MATERIALS PROVIDED.
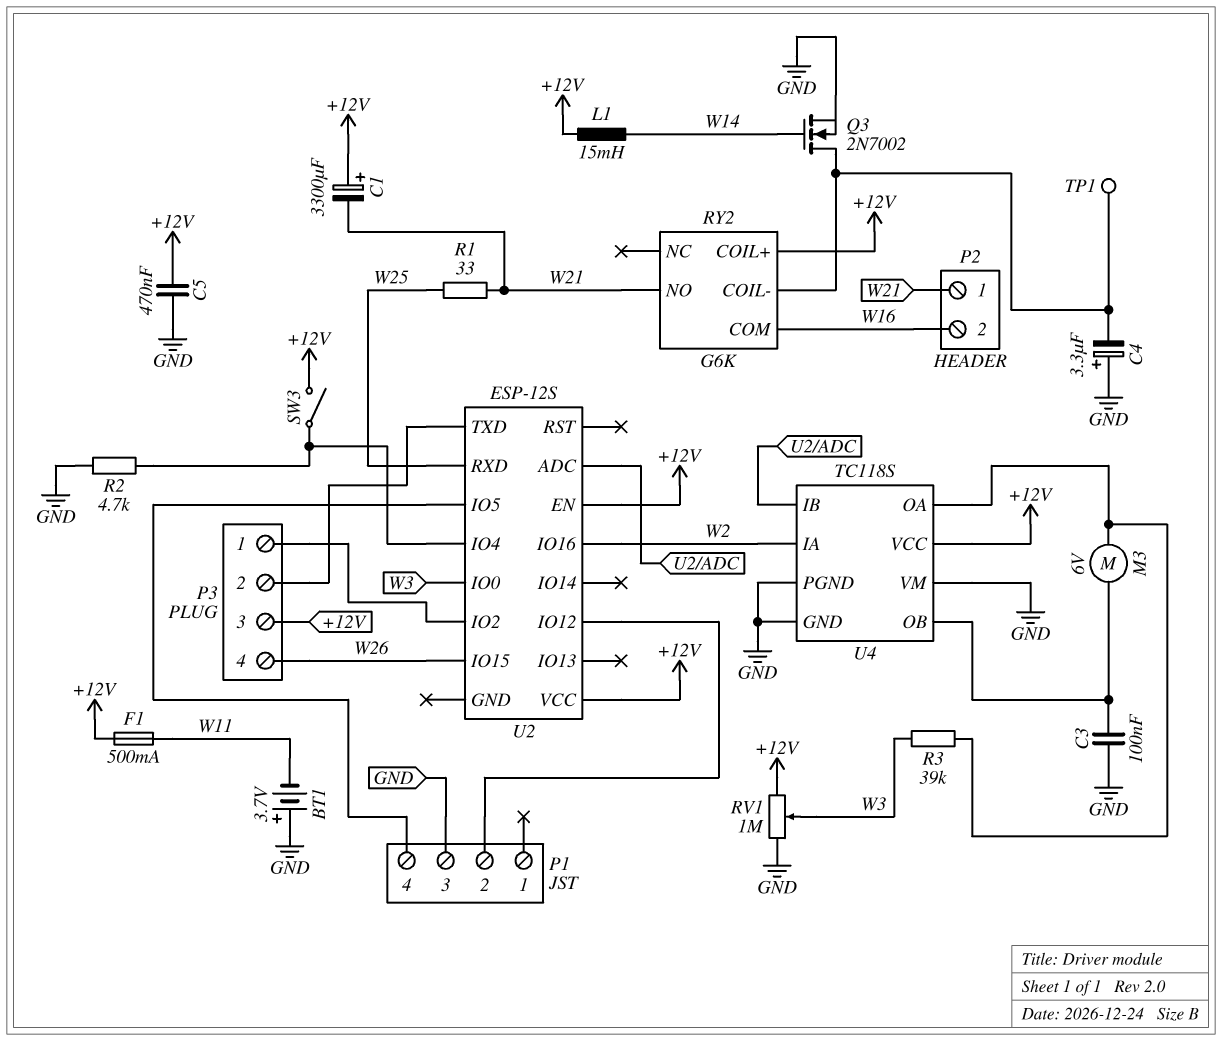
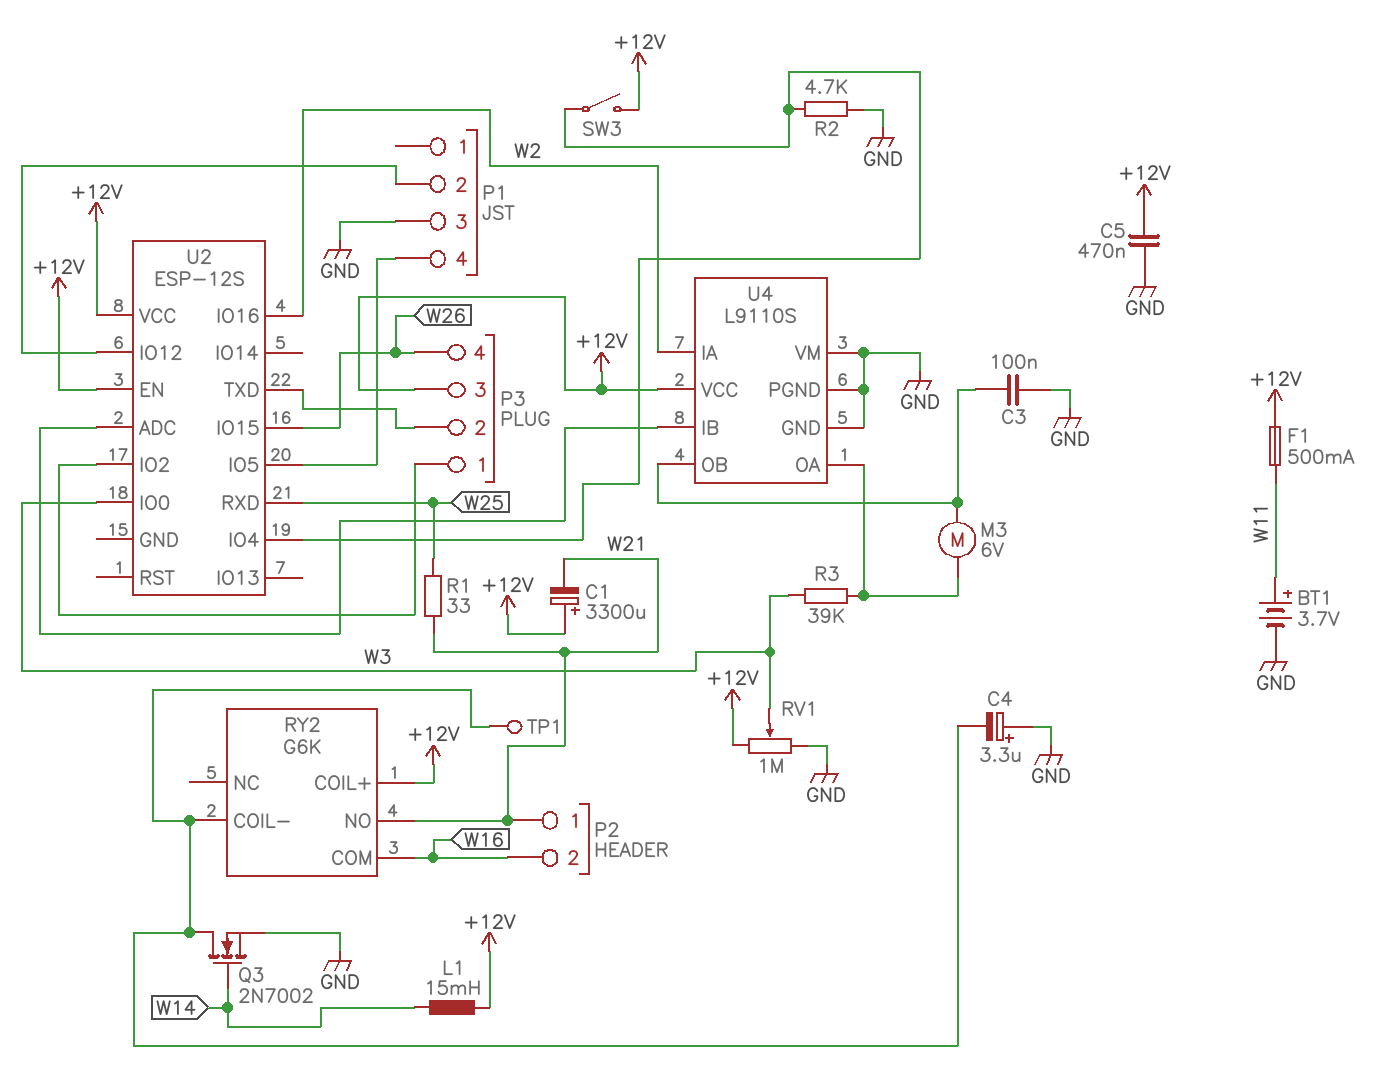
BT1: 3.7V (plus GND, minus W11) -> 3.7V (plus W11, minus GND)
U4: TC118S -> L9110S

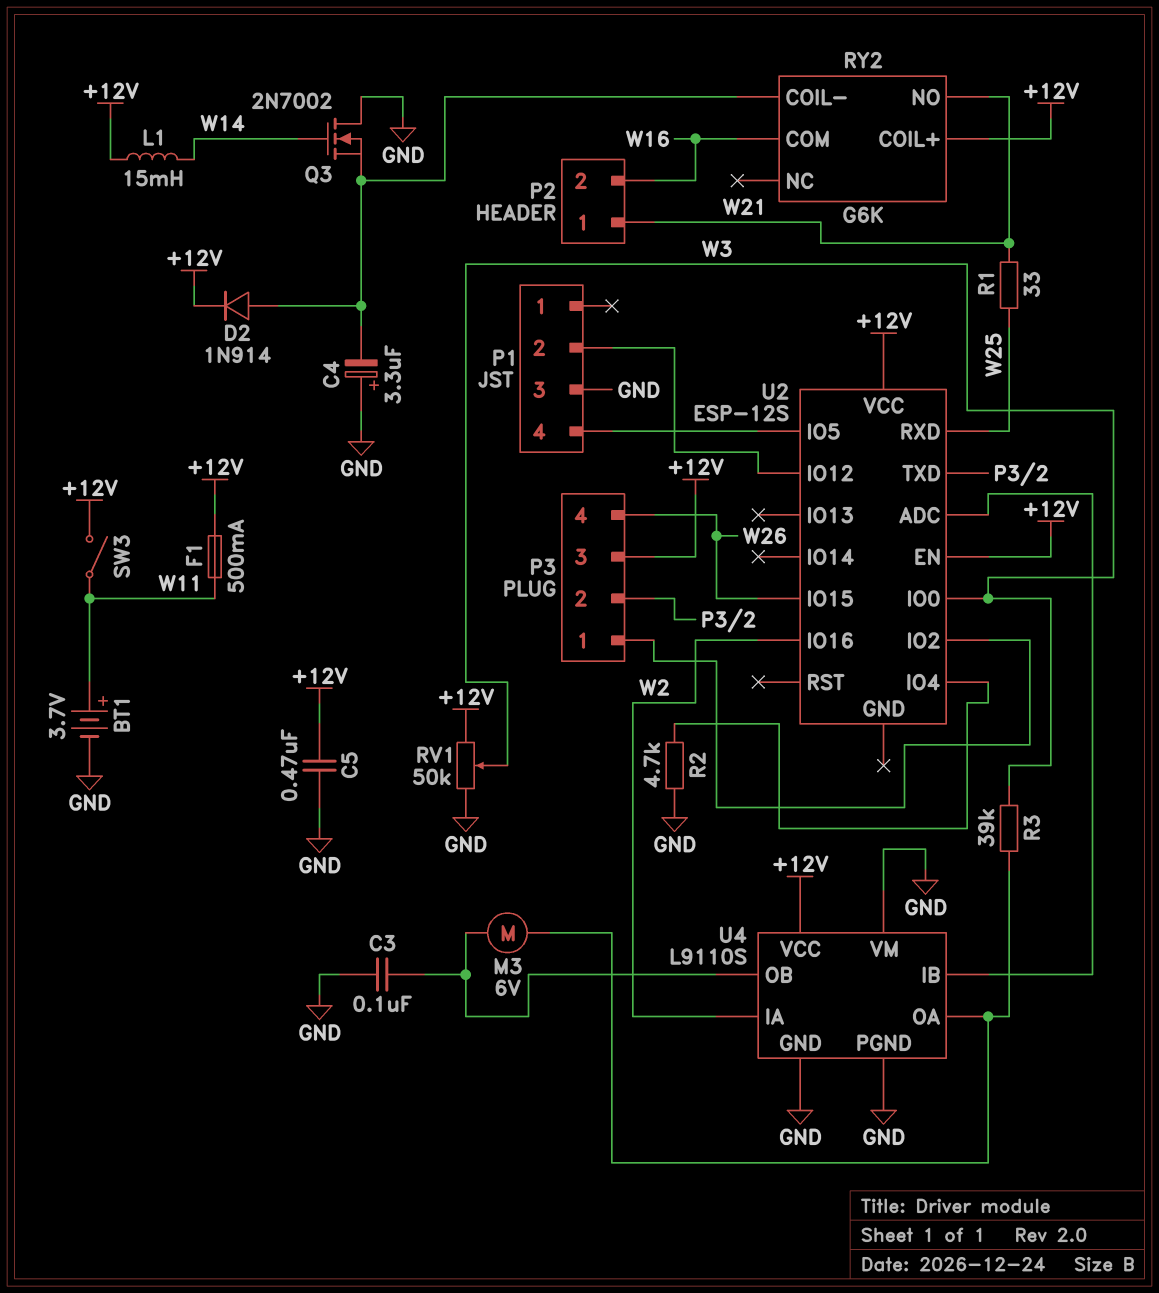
C1: 3300uF (plus +12V, minus W21) -> none
D2: none -> diode 1N914 (A RY2/COIL-, K +12V)
Q3: NMOS 2N7002 (G W14, D RY2/COIL-, S GND) -> NMOS 2N7002 (G W14, D GND, S RY2/COIL-)
RV1: 1M (+12V, GND, wiper W3) -> 50k (+12V, GND, wiper W3)
SW3: switch (+12V, U2/IO4) -> switch (+12V, W11)
TP1: test point (RY2/COIL-) -> none

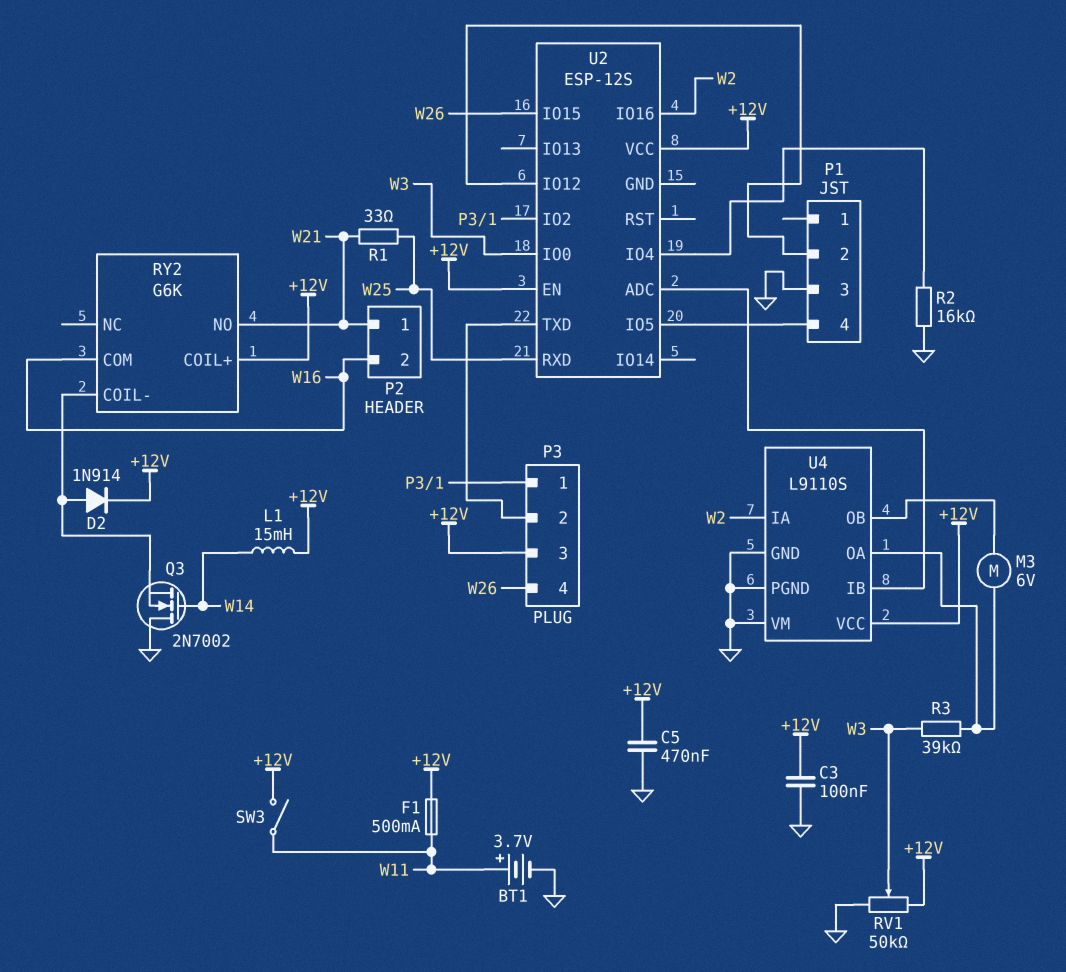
C3: 100nF (GND, U4/OB) -> 100nF (+12V, GND)
C4: 3.3uF (plus GND, minus RY2/COIL-) -> none
R2: 4.7k (GND, U2/IO4) -> 16k (GND, U2/IO4)

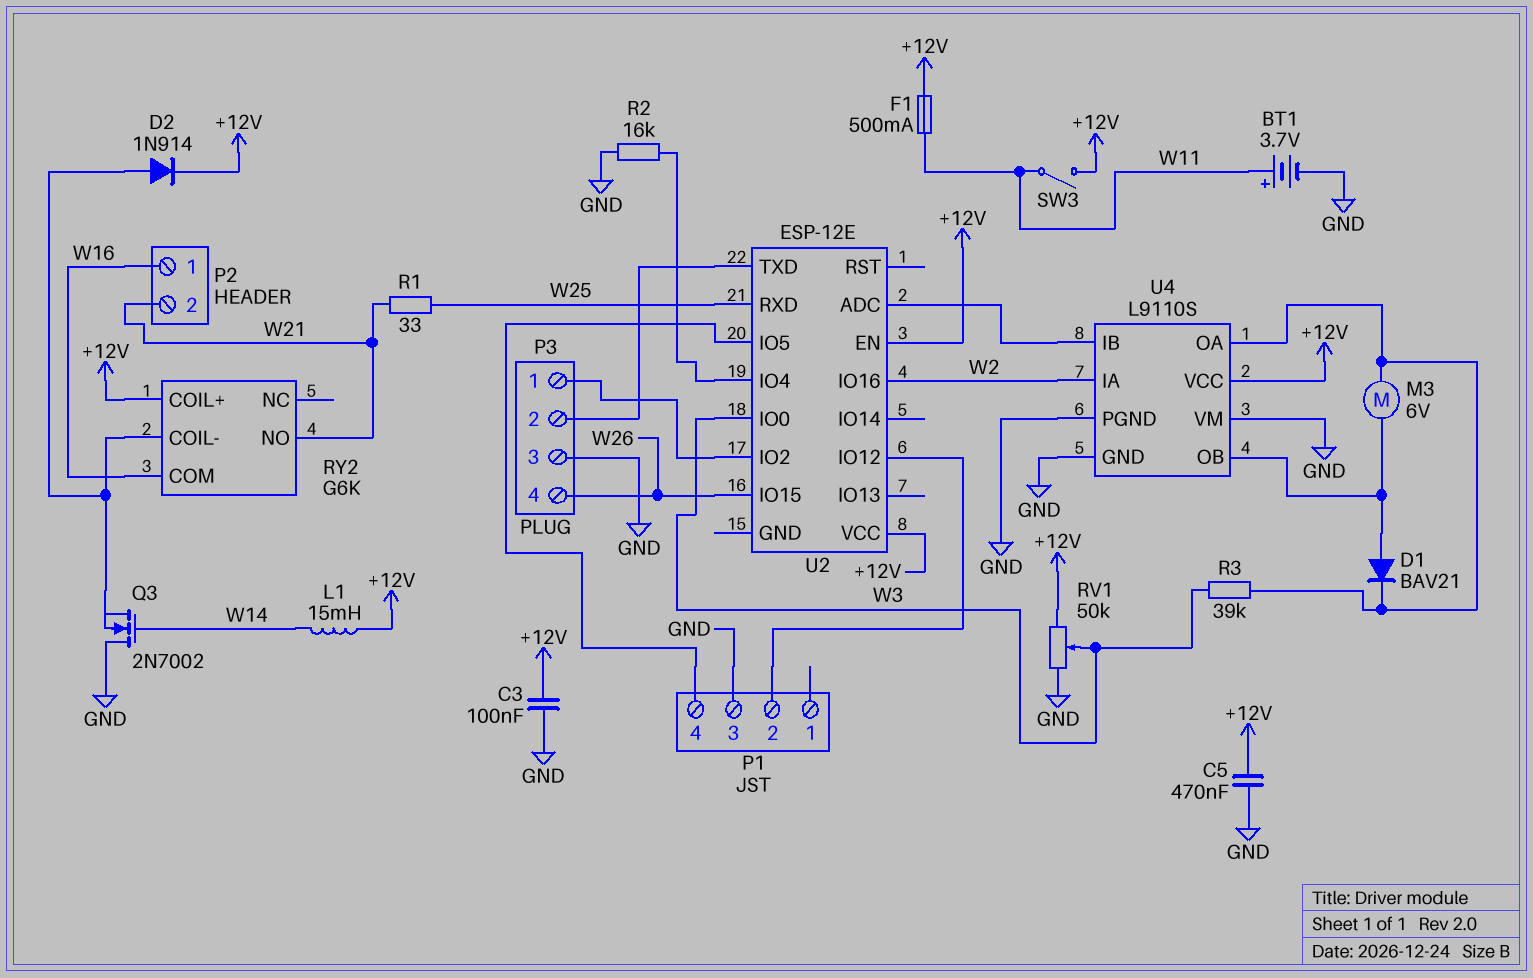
D1: none -> diode BAV21 (A U4/OB, K U4/OA)
P2 pin 1: W21 -> W16
P2 pin 2: W16 -> W21
P3 pin 3: +12V -> GND
U2: ESP-12S -> ESP-12E

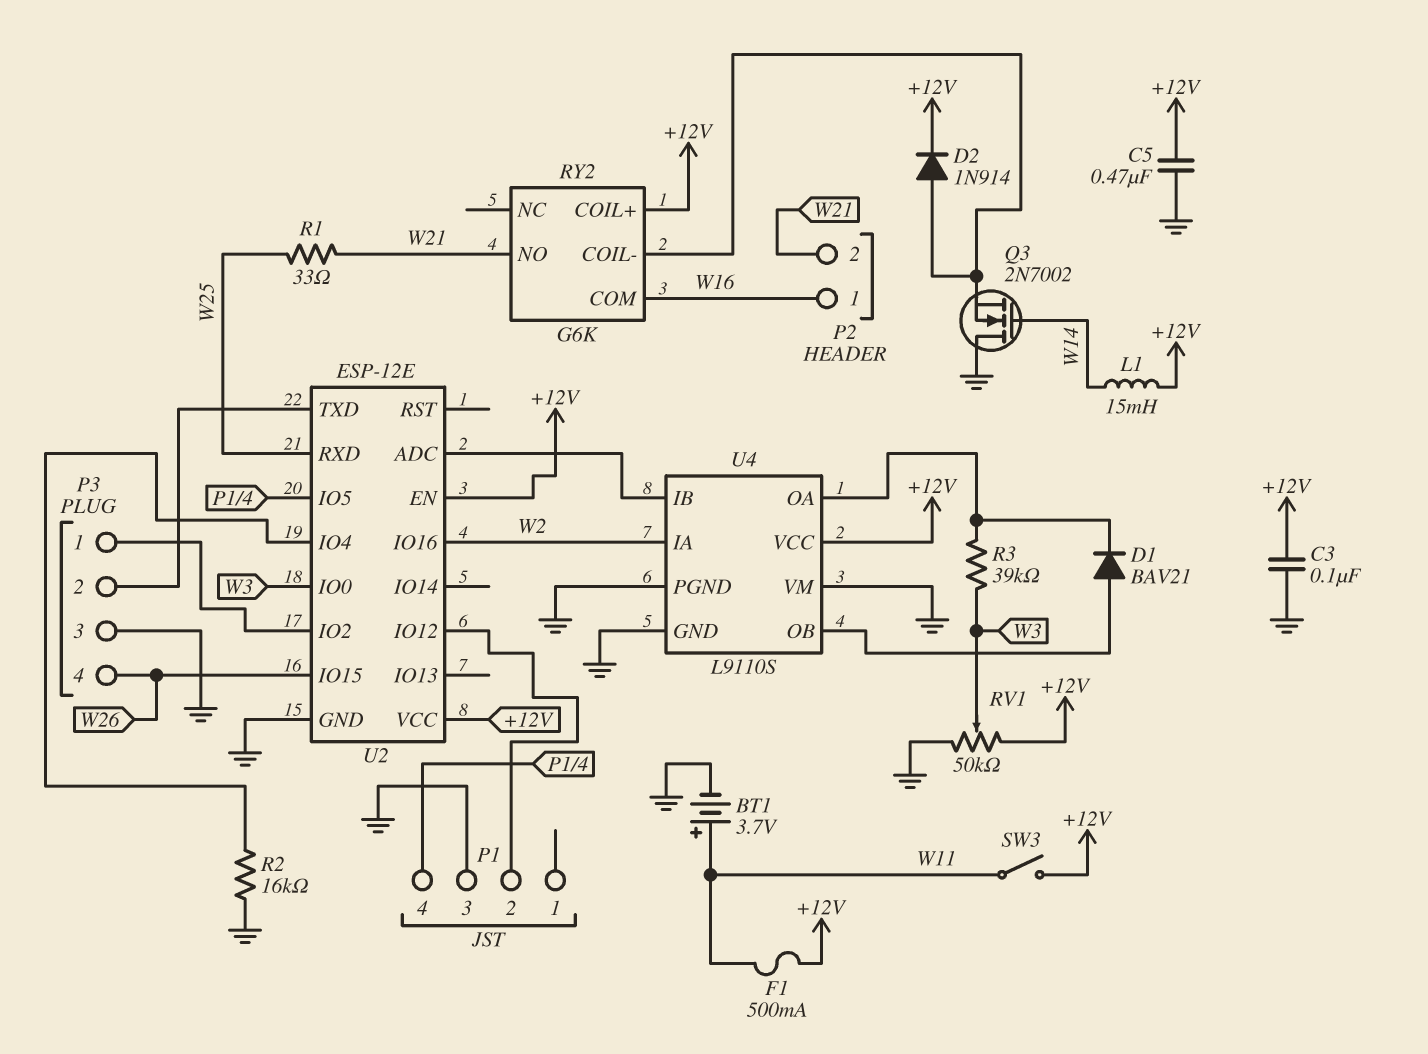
M3: motor 6V (U4/OA, U4/OB) -> none
U2 pin GND: none -> GND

WORK REQUEST. Everything above from the line containing "Q3: NMOS 2N7002" through the line containing "C4: 3.3uF (plus GND, minus RY2/COIL-) -> none" must be repeated exactly, and the pictures must be left out.

RESULT FOR THIS TASK.
Q3: NMOS 2N7002 (G W14, D RY2/COIL-, S GND) -> NMOS 2N7002 (G W14, D GND, S RY2/COIL-)
RV1: 1M (+12V, GND, wiper W3) -> 50k (+12V, GND, wiper W3)
SW3: switch (+12V, U2/IO4) -> switch (+12V, W11)
TP1: test point (RY2/COIL-) -> none

C3: 100nF (GND, U4/OB) -> 100nF (+12V, GND)
C4: 3.3uF (plus GND, minus RY2/COIL-) -> none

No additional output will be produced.